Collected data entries
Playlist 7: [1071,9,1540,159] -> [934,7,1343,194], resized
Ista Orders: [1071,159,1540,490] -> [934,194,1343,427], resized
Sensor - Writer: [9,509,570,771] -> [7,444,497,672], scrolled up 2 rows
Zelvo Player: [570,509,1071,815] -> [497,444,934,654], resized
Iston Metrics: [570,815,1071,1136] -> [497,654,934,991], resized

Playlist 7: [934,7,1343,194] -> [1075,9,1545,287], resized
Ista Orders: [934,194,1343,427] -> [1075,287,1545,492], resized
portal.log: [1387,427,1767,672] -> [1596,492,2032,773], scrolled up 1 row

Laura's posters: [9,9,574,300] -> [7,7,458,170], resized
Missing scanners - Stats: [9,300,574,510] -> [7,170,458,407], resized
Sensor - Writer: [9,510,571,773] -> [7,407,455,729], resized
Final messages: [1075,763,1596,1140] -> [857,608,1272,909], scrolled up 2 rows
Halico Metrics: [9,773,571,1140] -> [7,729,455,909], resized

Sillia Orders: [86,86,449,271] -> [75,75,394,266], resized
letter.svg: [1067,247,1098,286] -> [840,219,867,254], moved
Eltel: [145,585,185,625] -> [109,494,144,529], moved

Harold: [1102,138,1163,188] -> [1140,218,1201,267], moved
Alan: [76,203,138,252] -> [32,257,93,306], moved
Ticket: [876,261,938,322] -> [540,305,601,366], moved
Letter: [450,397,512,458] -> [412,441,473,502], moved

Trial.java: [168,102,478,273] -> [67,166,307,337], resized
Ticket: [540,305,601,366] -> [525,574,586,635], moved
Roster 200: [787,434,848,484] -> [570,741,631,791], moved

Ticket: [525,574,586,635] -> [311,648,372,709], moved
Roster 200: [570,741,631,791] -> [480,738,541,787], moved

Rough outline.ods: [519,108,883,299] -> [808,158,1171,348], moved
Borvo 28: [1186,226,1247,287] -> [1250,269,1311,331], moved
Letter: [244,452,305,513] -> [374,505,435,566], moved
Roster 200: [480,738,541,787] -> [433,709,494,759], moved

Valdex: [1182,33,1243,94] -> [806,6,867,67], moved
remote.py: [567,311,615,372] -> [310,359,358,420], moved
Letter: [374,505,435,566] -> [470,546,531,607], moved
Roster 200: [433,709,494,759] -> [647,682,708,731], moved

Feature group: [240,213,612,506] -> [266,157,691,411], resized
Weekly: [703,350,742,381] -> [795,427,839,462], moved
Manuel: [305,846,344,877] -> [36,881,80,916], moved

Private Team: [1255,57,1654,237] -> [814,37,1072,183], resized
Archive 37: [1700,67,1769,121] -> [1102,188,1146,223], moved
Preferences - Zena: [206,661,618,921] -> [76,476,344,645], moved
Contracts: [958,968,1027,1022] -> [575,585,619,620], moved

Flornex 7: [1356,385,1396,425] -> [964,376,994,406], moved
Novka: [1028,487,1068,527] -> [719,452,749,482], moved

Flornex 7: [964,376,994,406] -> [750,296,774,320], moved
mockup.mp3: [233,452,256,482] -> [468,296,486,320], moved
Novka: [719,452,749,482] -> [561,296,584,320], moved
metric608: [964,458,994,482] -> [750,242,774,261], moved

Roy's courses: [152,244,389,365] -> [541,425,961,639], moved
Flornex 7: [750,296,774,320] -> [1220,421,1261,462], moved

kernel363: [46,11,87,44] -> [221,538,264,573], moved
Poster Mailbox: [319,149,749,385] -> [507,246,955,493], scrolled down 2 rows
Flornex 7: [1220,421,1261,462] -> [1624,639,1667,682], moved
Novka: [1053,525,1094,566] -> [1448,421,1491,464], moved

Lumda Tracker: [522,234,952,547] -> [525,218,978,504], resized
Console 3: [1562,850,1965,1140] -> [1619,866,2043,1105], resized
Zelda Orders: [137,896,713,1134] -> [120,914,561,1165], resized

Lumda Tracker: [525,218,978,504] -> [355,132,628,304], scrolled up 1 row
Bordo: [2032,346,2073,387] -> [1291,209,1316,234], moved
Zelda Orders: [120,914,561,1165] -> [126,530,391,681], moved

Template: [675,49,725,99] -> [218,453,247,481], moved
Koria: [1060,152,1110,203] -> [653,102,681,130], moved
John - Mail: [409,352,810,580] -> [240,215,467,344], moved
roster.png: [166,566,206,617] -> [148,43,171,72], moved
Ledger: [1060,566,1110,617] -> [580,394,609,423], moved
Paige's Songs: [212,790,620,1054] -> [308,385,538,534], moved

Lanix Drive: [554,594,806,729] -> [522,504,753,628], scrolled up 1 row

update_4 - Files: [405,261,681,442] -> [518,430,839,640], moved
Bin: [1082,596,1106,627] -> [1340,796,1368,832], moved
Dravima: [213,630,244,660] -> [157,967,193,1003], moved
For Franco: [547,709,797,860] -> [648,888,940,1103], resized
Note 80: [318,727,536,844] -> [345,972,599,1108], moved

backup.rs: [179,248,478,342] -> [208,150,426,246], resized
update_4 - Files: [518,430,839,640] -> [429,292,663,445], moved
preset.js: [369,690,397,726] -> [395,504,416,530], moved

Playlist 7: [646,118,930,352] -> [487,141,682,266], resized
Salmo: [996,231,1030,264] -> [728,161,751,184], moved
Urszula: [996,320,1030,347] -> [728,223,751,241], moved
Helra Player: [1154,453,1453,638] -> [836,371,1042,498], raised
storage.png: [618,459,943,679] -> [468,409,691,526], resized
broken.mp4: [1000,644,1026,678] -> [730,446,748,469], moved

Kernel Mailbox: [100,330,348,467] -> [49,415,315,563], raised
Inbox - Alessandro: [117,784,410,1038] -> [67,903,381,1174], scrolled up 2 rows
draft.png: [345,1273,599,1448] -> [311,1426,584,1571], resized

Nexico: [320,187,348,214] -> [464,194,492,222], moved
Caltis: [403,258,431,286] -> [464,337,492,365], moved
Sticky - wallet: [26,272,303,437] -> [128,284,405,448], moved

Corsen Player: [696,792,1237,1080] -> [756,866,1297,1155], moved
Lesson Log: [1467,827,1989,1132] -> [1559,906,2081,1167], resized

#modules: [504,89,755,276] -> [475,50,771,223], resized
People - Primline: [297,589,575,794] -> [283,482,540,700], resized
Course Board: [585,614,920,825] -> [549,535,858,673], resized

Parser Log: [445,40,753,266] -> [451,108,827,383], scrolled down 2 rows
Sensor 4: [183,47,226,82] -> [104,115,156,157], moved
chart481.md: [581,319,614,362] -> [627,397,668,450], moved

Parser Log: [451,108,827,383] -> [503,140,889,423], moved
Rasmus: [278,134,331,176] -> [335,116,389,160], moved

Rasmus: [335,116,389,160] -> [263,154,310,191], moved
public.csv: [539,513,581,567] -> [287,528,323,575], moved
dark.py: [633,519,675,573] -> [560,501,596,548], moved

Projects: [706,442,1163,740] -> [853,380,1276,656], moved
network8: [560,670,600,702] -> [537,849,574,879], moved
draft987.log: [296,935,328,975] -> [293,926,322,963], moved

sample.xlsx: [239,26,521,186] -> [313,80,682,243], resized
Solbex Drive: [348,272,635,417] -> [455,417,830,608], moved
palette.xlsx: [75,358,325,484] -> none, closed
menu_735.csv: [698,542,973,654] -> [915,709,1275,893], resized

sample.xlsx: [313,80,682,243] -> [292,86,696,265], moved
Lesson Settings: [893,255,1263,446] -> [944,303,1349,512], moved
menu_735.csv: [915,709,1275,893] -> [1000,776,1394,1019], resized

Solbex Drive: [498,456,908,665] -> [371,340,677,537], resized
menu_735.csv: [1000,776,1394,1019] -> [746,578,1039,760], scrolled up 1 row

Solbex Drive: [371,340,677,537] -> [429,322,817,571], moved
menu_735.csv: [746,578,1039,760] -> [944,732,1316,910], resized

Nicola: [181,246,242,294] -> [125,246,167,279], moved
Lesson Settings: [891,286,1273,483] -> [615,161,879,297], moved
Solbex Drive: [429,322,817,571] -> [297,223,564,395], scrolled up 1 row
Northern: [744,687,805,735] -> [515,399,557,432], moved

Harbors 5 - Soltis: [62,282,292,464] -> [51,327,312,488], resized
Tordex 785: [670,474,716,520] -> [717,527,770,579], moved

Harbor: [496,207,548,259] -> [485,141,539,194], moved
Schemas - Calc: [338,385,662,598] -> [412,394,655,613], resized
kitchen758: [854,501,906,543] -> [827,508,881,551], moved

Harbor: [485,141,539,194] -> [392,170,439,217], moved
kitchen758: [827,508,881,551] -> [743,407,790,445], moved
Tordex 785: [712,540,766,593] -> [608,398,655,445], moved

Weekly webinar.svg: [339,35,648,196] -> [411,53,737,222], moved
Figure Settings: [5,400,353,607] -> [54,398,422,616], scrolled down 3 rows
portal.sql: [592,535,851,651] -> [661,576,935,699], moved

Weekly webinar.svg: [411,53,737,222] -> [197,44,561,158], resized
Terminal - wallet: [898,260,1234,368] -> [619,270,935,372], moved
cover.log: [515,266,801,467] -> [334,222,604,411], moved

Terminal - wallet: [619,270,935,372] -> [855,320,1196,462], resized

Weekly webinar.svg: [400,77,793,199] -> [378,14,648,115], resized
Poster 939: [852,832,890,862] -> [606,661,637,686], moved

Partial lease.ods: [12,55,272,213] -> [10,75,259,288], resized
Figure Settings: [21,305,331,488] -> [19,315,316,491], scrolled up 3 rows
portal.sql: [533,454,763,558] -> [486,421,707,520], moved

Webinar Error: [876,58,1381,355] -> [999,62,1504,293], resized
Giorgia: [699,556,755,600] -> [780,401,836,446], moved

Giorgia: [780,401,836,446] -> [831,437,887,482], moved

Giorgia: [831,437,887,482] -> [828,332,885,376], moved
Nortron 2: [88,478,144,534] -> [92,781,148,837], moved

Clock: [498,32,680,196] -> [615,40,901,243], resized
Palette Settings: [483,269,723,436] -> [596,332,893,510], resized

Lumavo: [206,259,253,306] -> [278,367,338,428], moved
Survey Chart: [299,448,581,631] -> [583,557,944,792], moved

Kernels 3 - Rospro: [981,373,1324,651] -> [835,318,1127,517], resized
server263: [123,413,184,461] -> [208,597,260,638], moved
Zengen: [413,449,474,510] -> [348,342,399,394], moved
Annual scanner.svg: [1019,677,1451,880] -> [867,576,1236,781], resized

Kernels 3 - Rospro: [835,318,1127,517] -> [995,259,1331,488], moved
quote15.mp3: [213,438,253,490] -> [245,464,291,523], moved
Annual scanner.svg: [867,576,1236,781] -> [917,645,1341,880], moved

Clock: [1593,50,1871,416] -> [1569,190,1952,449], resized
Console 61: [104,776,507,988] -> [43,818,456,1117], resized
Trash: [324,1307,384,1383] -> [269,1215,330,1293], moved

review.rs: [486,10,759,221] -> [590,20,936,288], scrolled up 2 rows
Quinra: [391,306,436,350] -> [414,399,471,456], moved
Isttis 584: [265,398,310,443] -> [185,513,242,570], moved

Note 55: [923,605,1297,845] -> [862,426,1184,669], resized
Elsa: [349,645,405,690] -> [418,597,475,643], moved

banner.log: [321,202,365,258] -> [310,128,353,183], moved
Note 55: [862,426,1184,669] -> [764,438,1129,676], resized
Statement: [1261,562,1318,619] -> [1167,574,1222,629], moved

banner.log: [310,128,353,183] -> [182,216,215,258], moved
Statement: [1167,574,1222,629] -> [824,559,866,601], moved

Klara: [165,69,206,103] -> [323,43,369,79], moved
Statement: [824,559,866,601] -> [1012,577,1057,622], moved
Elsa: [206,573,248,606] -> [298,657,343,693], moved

What you are asked to do
Output only the lines from the top of the entries through the one holding "Iston Metrics: [570,815,1071,1136]", copied exactly.

The answer
Playlist 7: [1071,9,1540,159] -> [934,7,1343,194], resized
Ista Orders: [1071,159,1540,490] -> [934,194,1343,427], resized
Sensor - Writer: [9,509,570,771] -> [7,444,497,672], scrolled up 2 rows
Zelvo Player: [570,509,1071,815] -> [497,444,934,654], resized
Iston Metrics: [570,815,1071,1136] -> [497,654,934,991], resized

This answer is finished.